REQUIREMENT — From the line containing "repainted | bucket" through the last line of the records below, output every line exactly as it appears, but leave out the pictures.

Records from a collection
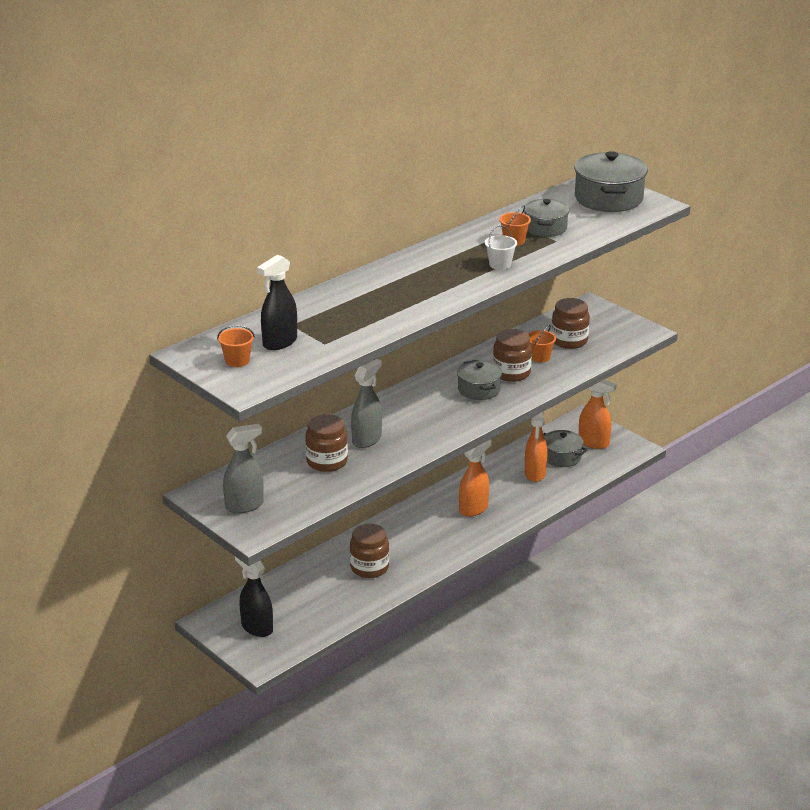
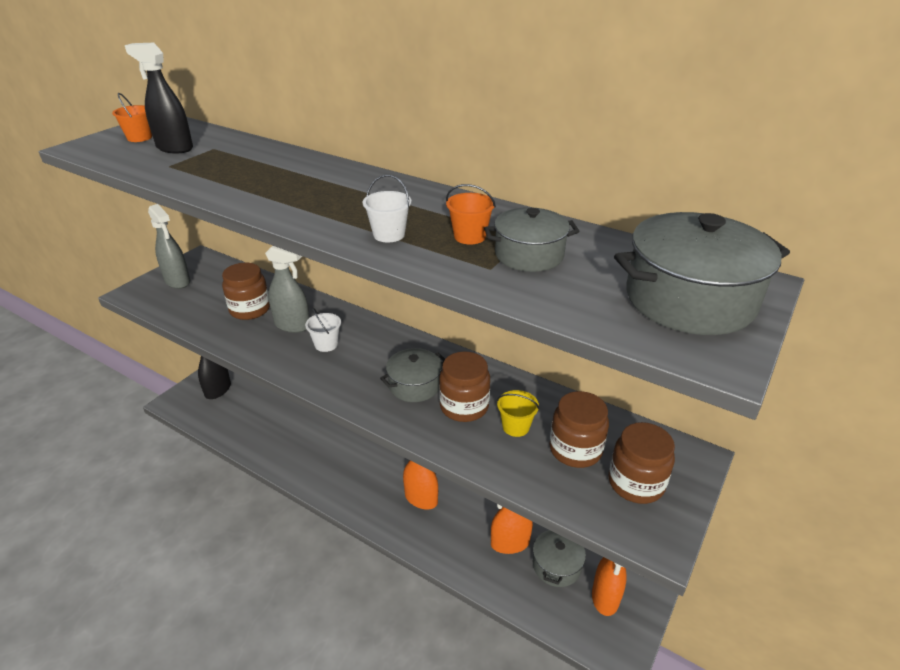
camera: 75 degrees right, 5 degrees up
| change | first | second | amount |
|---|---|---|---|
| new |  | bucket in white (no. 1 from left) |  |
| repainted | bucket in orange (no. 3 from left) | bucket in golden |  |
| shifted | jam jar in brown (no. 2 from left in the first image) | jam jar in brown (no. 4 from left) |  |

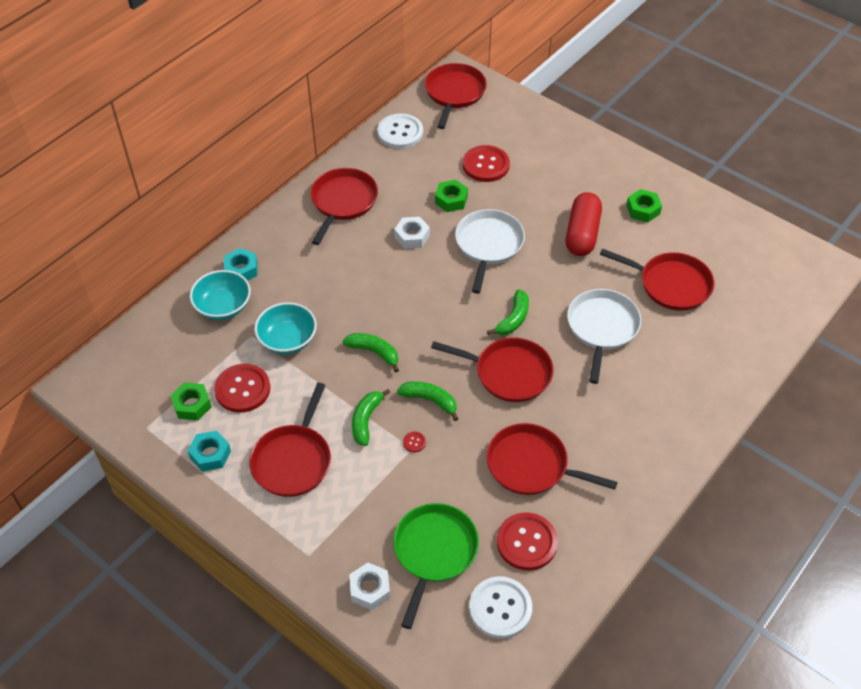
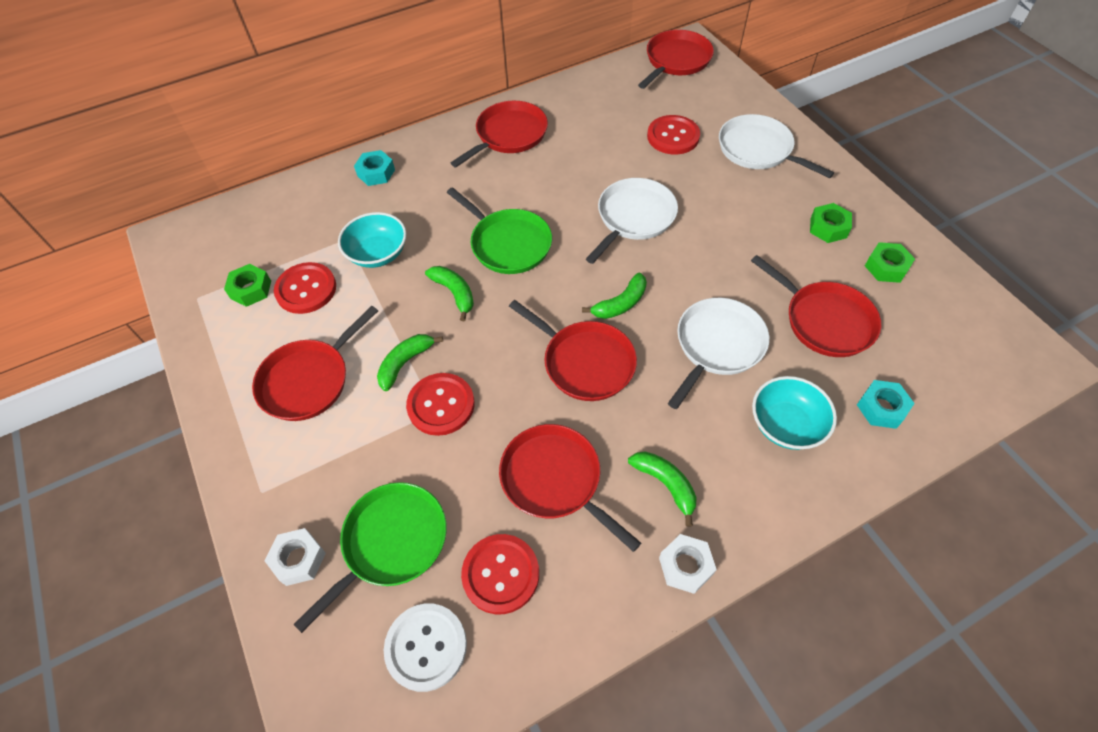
camera: 25 degrees right, 5 degrees up
| change | first | second | amount |
|---|---|---|---|
| scaled | shirt button in crimson (no. 2 from left) |  | x2.48 |
| new |  | skillet in emerald (no. 2 from left) |  |
| shifted | banana in emerald (no. 3 from left in the first image) | banana in emerald (no. 4 from left) |  |
| shifted | nut in white (no. 2 from left) |  |  |
| new |  | skillet in white (no. 3 from left) |  |
| shifted | bowl in aqua (no. 1 from left in the first image) | bowl in aqua (no. 2 from left) |  |
| shifted | nut in aqua (no. 1 from left in the first image) | nut in aqua (no. 2 from left) |  |
| shifted | nut in emerald (no. 2 from left in the first image) | nut in emerald (no. 3 from left) |  |
| gone | shirt button in white (no. 1 from left) |  |  |
| gone | capsule in crimson |  |  |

RESPONSE TO THIS EXERCISE —
| repainted | bucket in orange (no. 3 from left) | bucket in golden |  |
| shifted | jam jar in brown (no. 2 from left in the first image) | jam jar in brown (no. 4 from left) |  |

camera: 25 degrees right, 5 degrees up
| change | first | second | amount |
|---|---|---|---|
| scaled | shirt button in crimson (no. 2 from left) |  | x2.48 |
| new |  | skillet in emerald (no. 2 from left) |  |
| shifted | banana in emerald (no. 3 from left in the first image) | banana in emerald (no. 4 from left) |  |
| shifted | nut in white (no. 2 from left) |  |  |
| new |  | skillet in white (no. 3 from left) |  |
| shifted | bowl in aqua (no. 1 from left in the first image) | bowl in aqua (no. 2 from left) |  |
| shifted | nut in aqua (no. 1 from left in the first image) | nut in aqua (no. 2 from left) |  |
| shifted | nut in emerald (no. 2 from left in the first image) | nut in emerald (no. 3 from left) |  |
| gone | shirt button in white (no. 1 from left) |  |  |
| gone | capsule in crimson |  |  |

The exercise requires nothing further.